Exercise description >> Transcribe the entries exactly. Omit the pictures.

Raw data >>
###

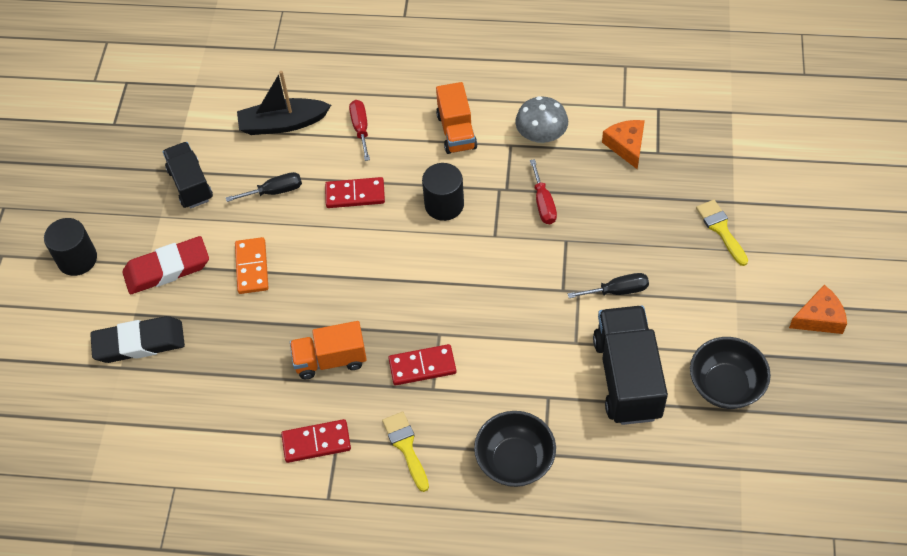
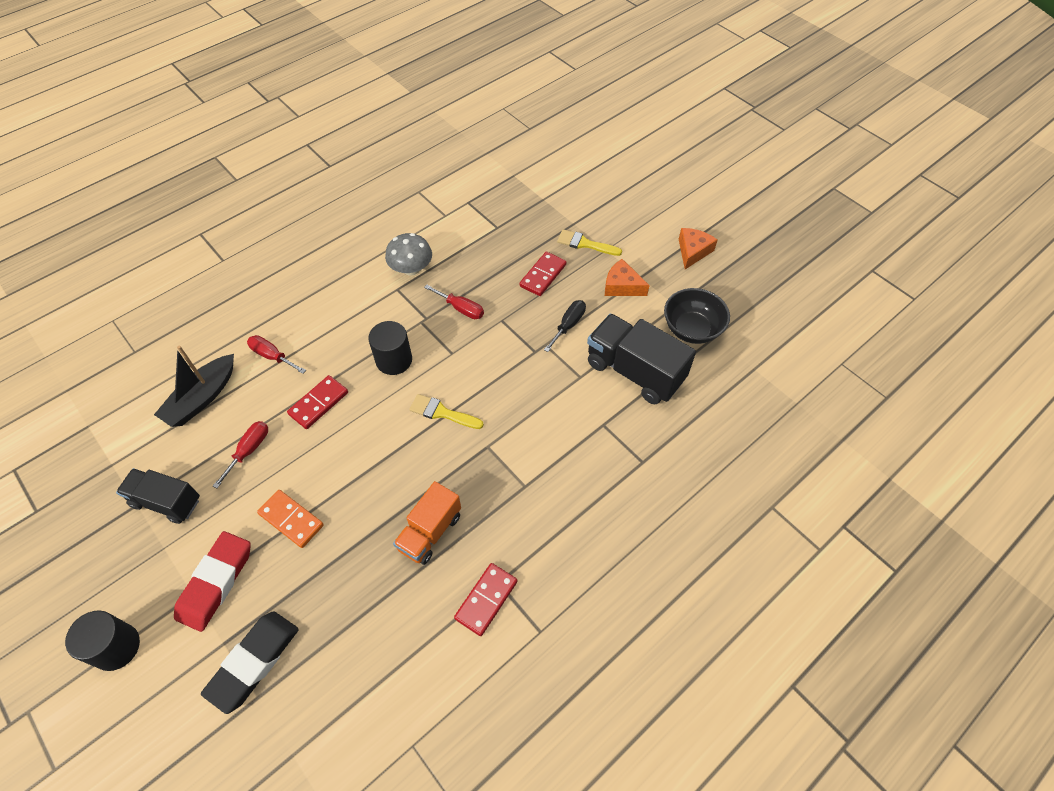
camera: 50 degrees left, 0 degrees up
black screwdriver [226,172,302,202] -> red screwdriver [213,421,268,488]
yellow brush [382,412,429,492] -> yellow brush moved to [409,394,484,429]
red domino [388,344,456,385] -> red domino moved to [520,252,566,296]
orange truck [436,82,477,154] -> none
black bowl [474,411,556,487] -> none
orange cheese [602,120,645,169] -> orange cheese moved to [605,259,650,296]

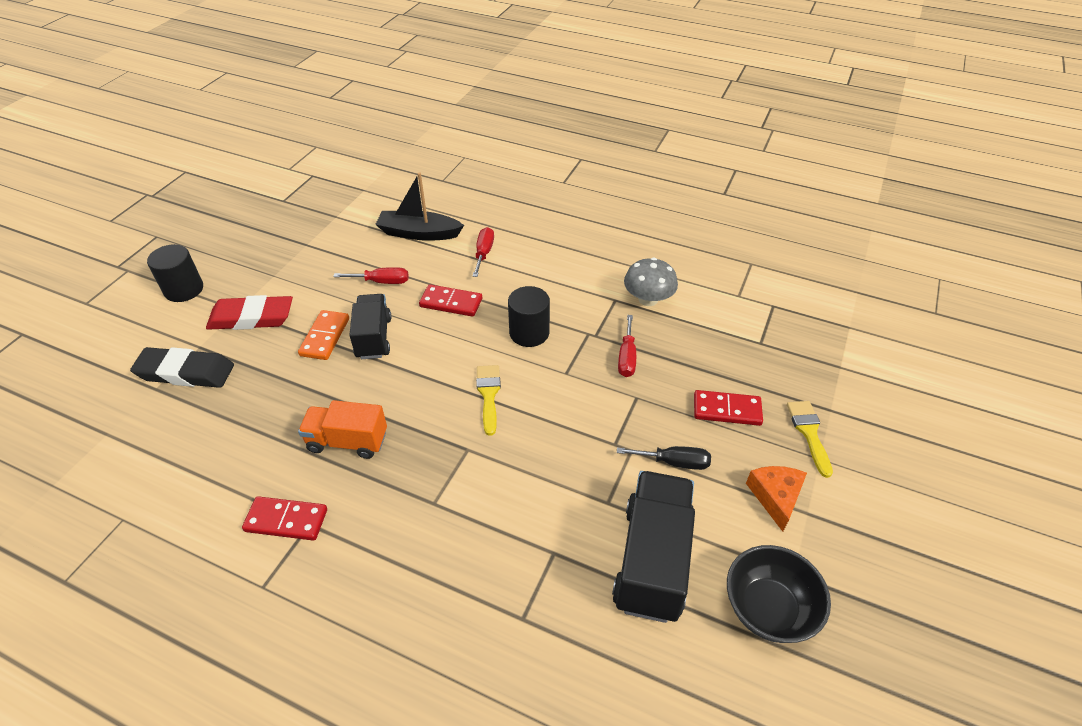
camera: 65 degrees right, 10 degrees down
black truck [116,468,200,524] -> black truck moved to [349,294,391,359]
orange cheese [679,228,718,269] -> none

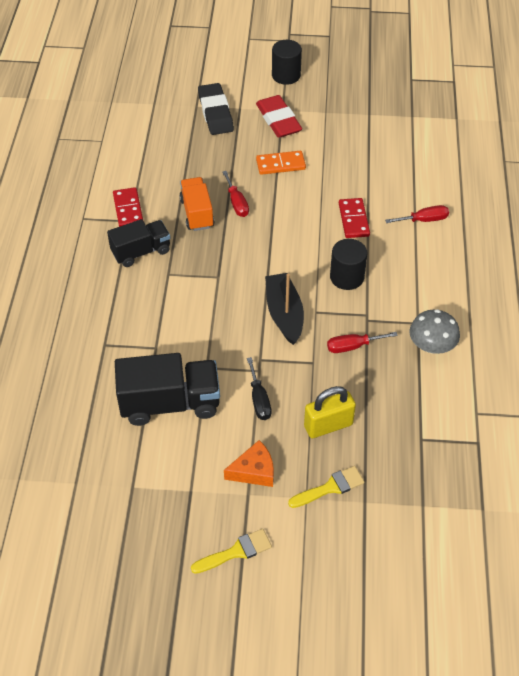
camera: 70 degrees right, 5 degrees up
red screwdriver [333,267,409,284] -> red screwdriver moved to [222,171,249,217]
black truck [349,294,391,359] -> black truck moved to [107,219,170,267]
black boat [375,173,464,241] -> black boat moved to [265,273,304,345]
yellow brush [476,365,501,436] -> yellow brush moved to [191,529,272,574]
red domino [694,390,763,426] -> yellow padlock [304,386,356,438]
black bowl [727,545,831,643] -> none

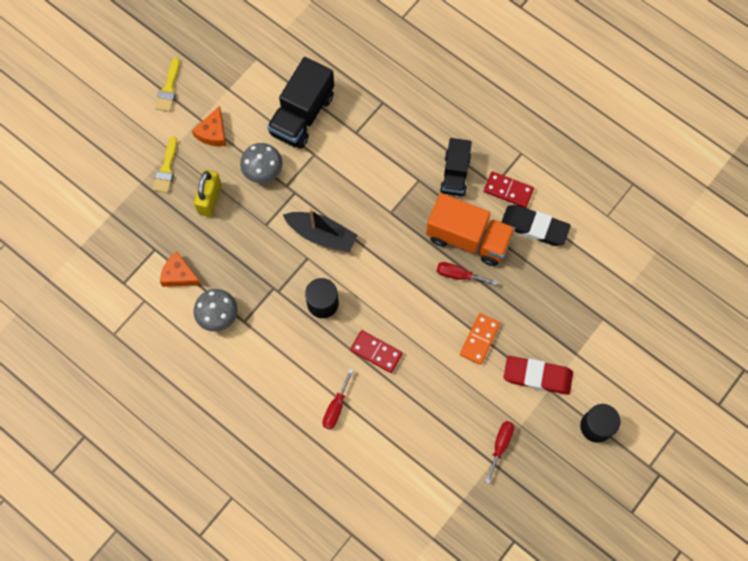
camera: 125 degrees right, 20 degrees up
orange truck [179,177,215,231] -> orange truck [426,193,515,266], size x1.54
black eraser [198,83,234,135] -> black eraser moved to [501,205,571,246]
black screwdriver [247,357,271,420] -> grey mushroom [240,143,282,183]
red screwdriver [327,332,398,353] -> red screwdriver moved to [485,421,514,484]
none -> orange cheese [160,251,201,287]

###

Solution to the problem >>
camera: 50 degrees left, 0 degrees up
black screwdriver [226,172,302,202] -> red screwdriver [213,421,268,488]
yellow brush [382,412,429,492] -> yellow brush moved to [409,394,484,429]
red domino [388,344,456,385] -> red domino moved to [520,252,566,296]
orange truck [436,82,477,154] -> none
black bowl [474,411,556,487] -> none
orange cheese [602,120,645,169] -> orange cheese moved to [605,259,650,296]

camera: 65 degrees right, 10 degrees down
black truck [116,468,200,524] -> black truck moved to [349,294,391,359]
orange cheese [679,228,718,269] -> none

camera: 70 degrees right, 5 degrees up
red screwdriver [333,267,409,284] -> red screwdriver moved to [222,171,249,217]
black truck [349,294,391,359] -> black truck moved to [107,219,170,267]
black boat [375,173,464,241] -> black boat moved to [265,273,304,345]
yellow brush [476,365,501,436] -> yellow brush moved to [191,529,272,574]
red domino [694,390,763,426] -> yellow padlock [304,386,356,438]
black bowl [727,545,831,643] -> none

camera: 125 degrees right, 20 degrees up
orange truck [179,177,215,231] -> orange truck [426,193,515,266], size x1.54
black eraser [198,83,234,135] -> black eraser moved to [501,205,571,246]
black screwdriver [247,357,271,420] -> grey mushroom [240,143,282,183]
red screwdriver [327,332,398,353] -> red screwdriver moved to [485,421,514,484]
none -> orange cheese [160,251,201,287]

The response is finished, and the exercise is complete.